AIM OF THE EXERCISE - All of the data that follows needs to be printed again, exactly as it reads.

== Segment start ==

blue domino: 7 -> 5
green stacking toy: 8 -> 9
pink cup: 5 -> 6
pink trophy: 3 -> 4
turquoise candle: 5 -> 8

== Segment end ==

YOUR RESPONSE -
blue domino: 7 -> 5
green stacking toy: 8 -> 9
pink cup: 5 -> 6
pink trophy: 3 -> 4
turquoise candle: 5 -> 8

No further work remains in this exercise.